***** Supplied material
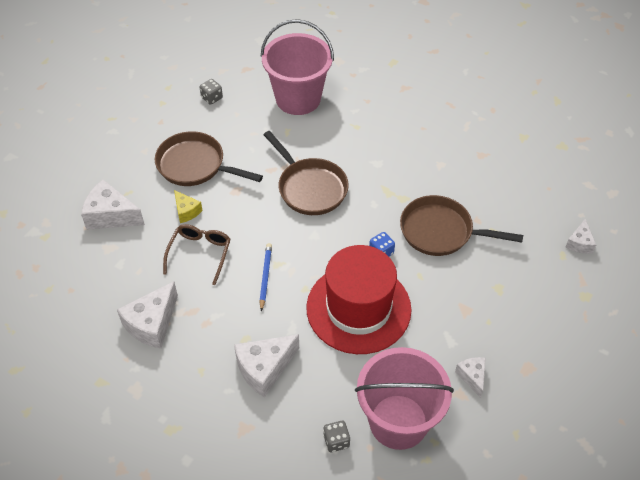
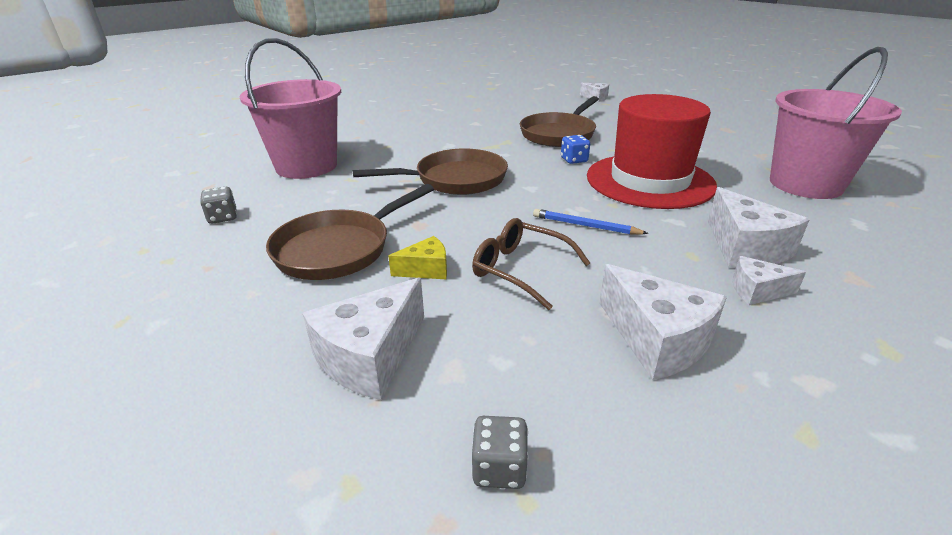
camera: 70 degrees left, 20 degrees down
(336, 441) = (847, 219): grey dice -> grey dice (499, 468)
(472, 377) = (739, 148): white cheese -> white cheese (757, 291)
**********
## Required action:
Omit all images when repeating the data above exactly.

## Answer section:
camera: 70 degrees left, 20 degrees down
(336, 441) = (847, 219): grey dice -> grey dice (499, 468)
(472, 377) = (739, 148): white cheese -> white cheese (757, 291)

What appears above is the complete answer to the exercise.